■ **Exercise data**:

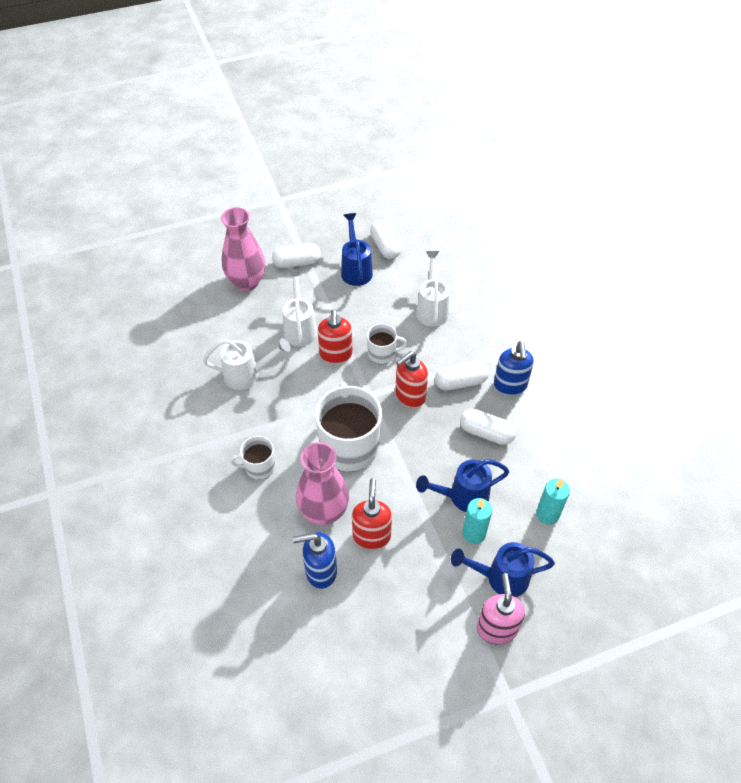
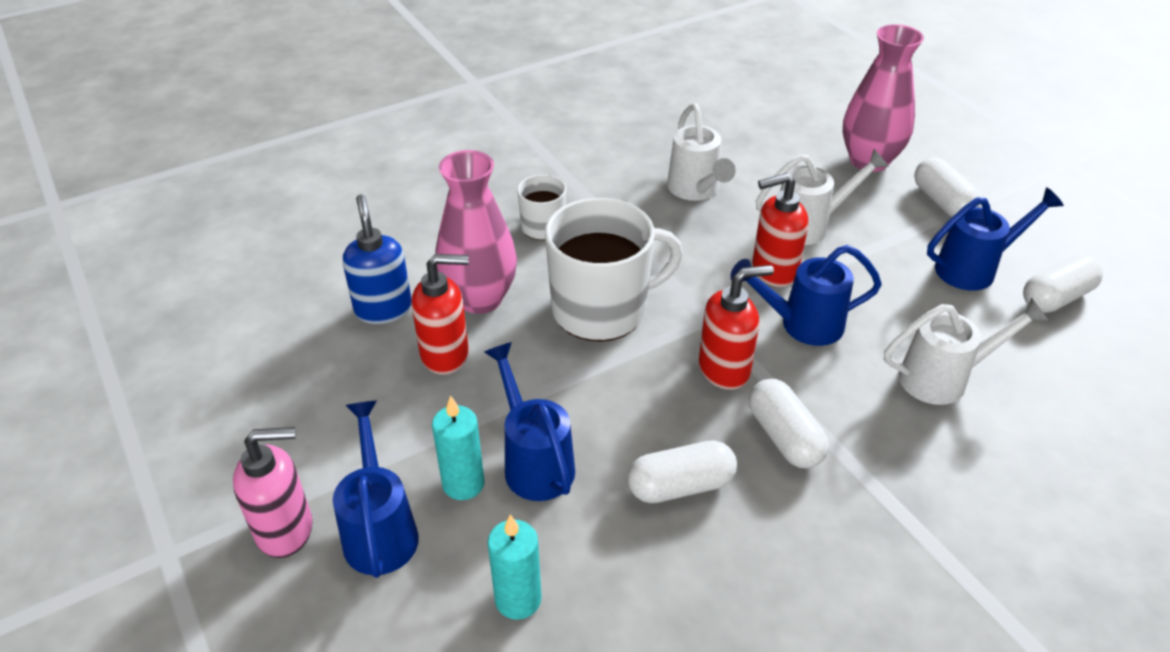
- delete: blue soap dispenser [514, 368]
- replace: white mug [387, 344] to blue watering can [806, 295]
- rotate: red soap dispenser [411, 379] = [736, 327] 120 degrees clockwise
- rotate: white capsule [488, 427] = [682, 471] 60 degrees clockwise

* * *

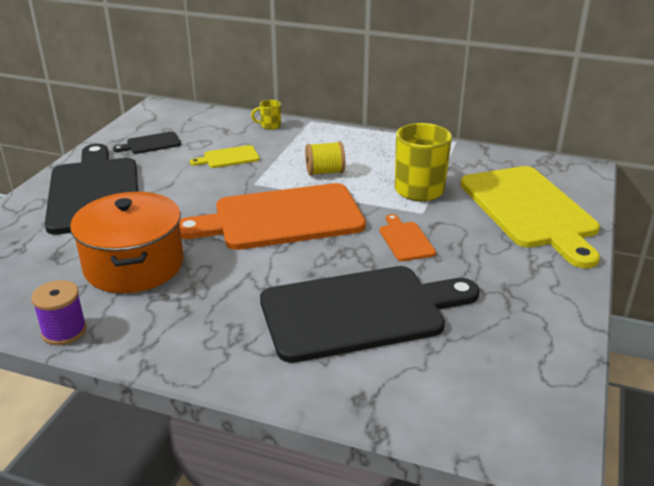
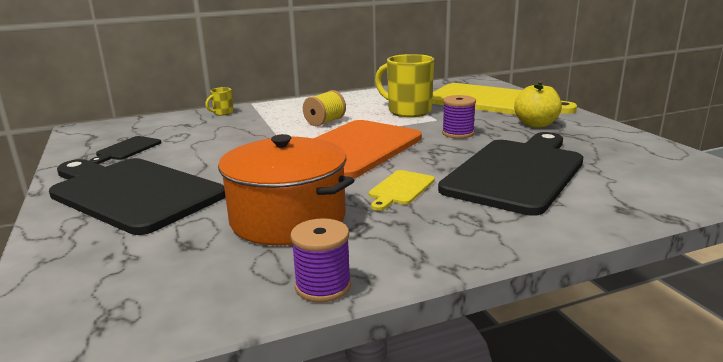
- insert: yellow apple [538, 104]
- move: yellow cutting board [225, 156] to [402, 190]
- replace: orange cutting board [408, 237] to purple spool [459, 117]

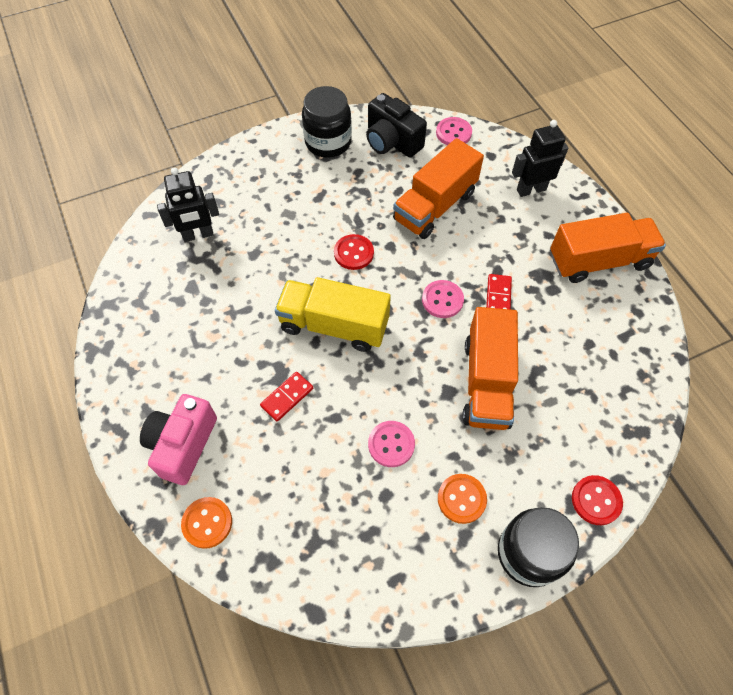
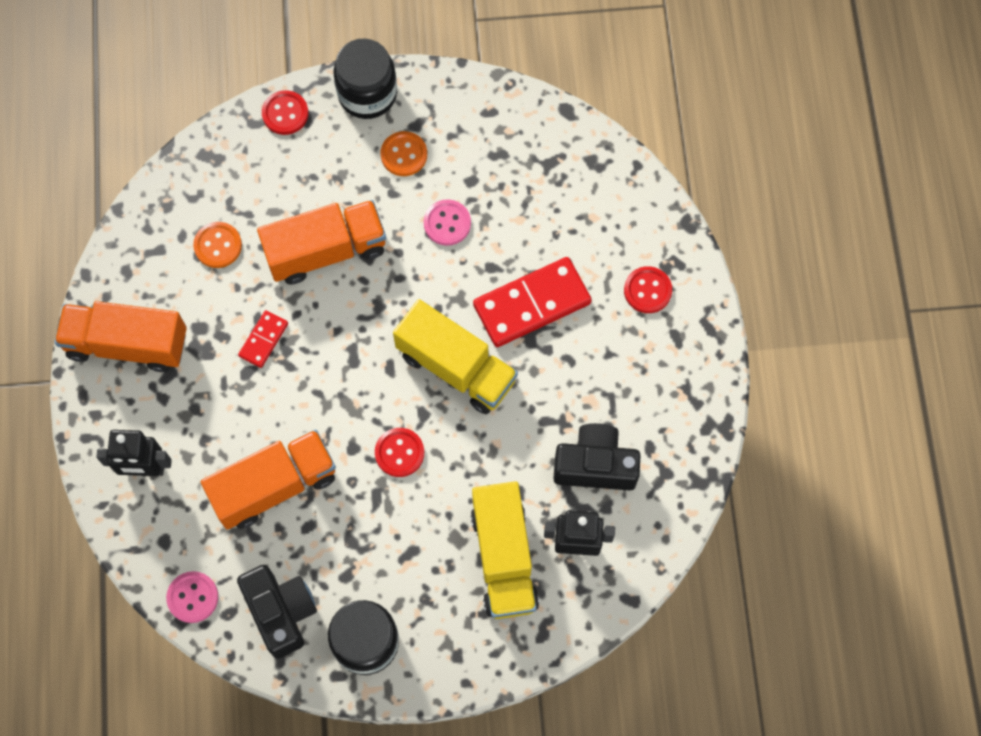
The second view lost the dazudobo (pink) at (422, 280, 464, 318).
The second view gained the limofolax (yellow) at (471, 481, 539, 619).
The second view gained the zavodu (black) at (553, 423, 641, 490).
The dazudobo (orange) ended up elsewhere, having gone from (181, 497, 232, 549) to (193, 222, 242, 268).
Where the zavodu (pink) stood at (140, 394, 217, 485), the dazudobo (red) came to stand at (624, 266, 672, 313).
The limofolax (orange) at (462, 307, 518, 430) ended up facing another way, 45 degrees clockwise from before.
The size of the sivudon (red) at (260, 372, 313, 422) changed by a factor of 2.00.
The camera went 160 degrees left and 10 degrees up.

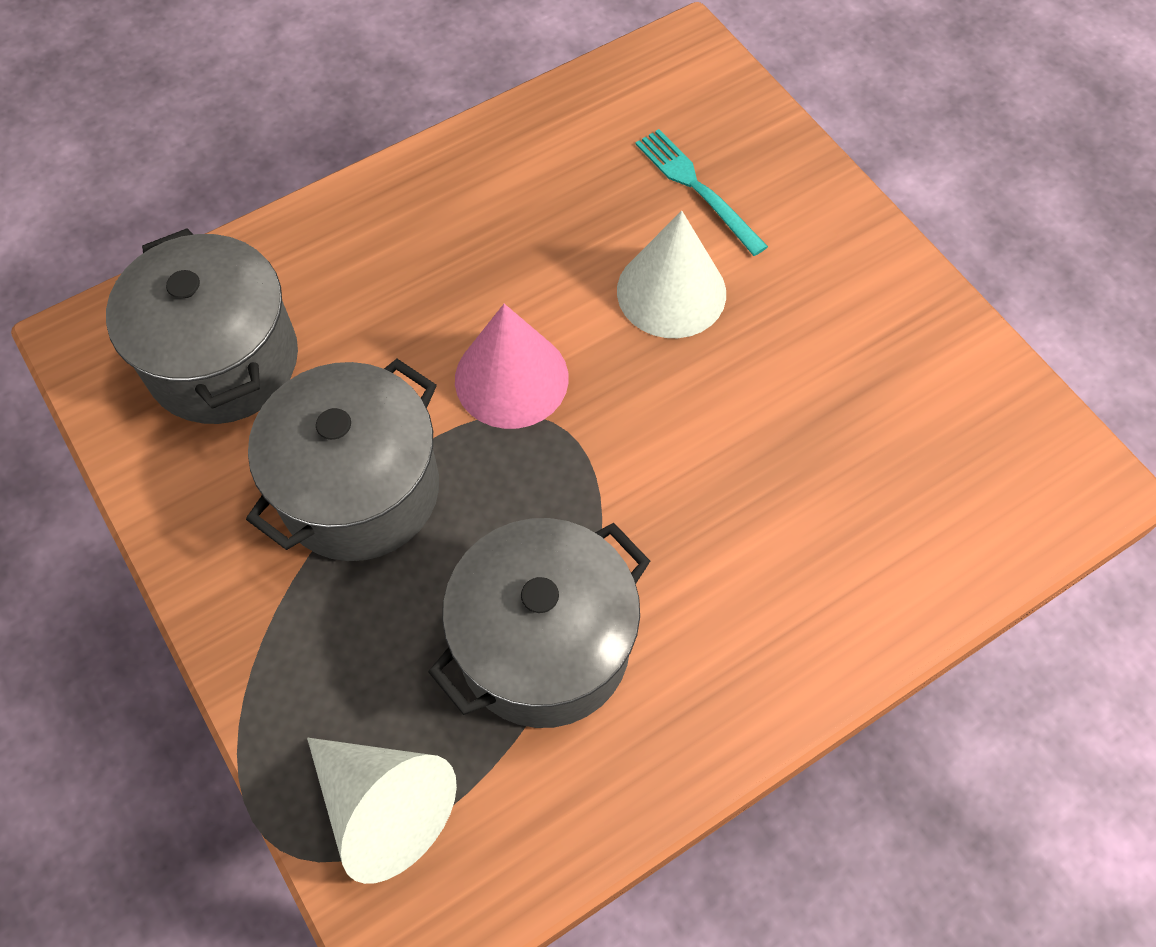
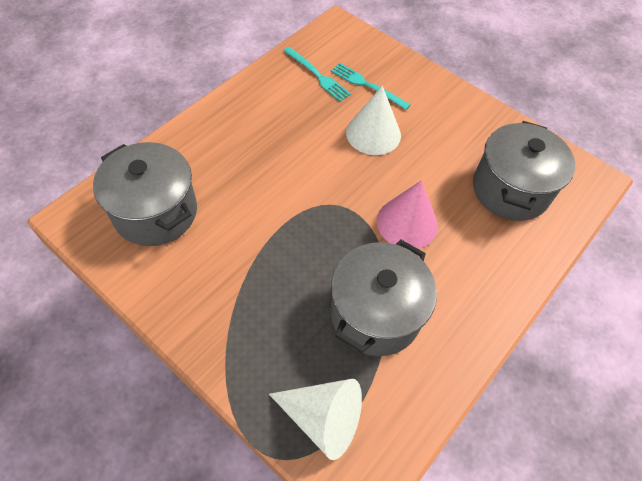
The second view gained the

■ **What the task requires**: From the records above, copy out the line with "The second view gained the zavodu", the line with "Where the zavodu", and every line between them, word for word.

■ **Task result**:
The second view gained the zavodu (black) at (553, 423, 641, 490).
The dazudobo (orange) ended up elsewhere, having gone from (181, 497, 232, 549) to (193, 222, 242, 268).
Where the zavodu (pink) stood at (140, 394, 217, 485), the dazudobo (red) came to stand at (624, 266, 672, 313).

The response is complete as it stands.